Start of GIVEN ENTRIES

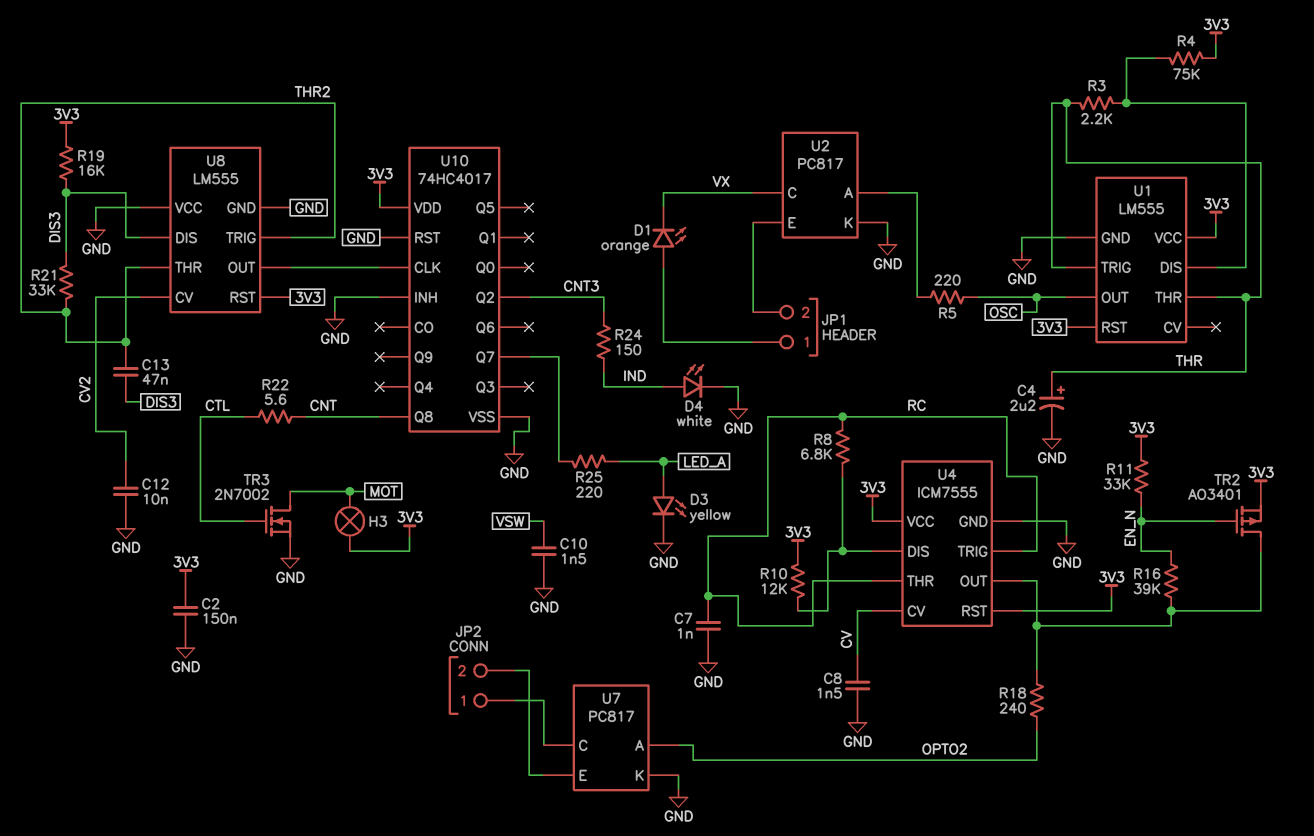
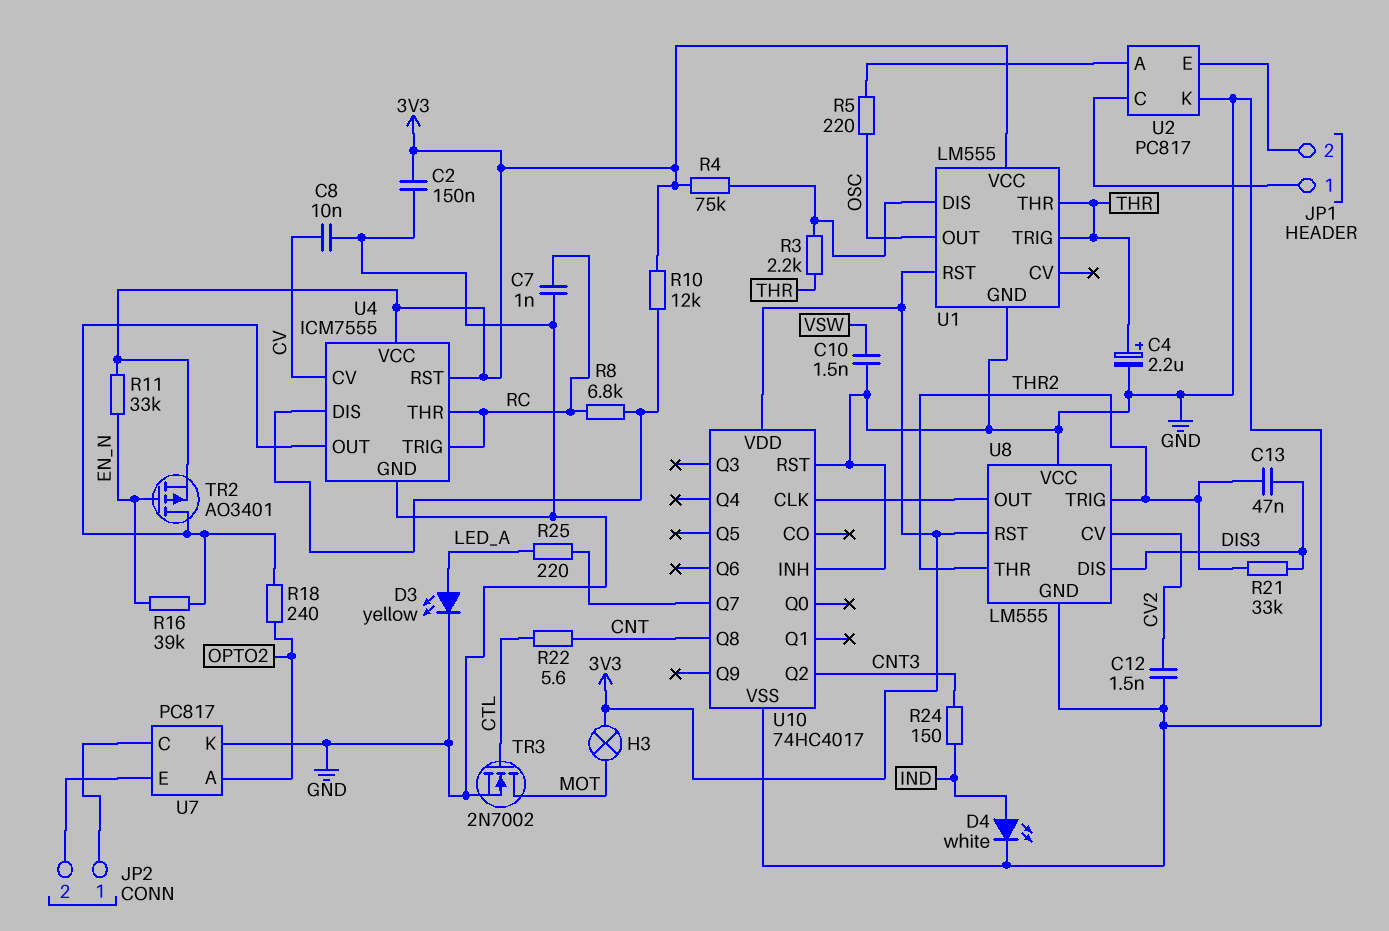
C8: 1.5nF (CV, GND) -> 10nF (CV, GND)
C12: 10nF (CV2, GND) -> 1.5nF (CV2, GND)
D1: LED orange (A JP1/1, K VX) -> none
R19: 16k (3V3, DIS3) -> none
U2 pin C: VX -> JP1/1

End of GIVEN ENTRIES

[TO DO]: Count the lines of the records that contain the word "none". Give only the count.

[TASK ANSWER]: 2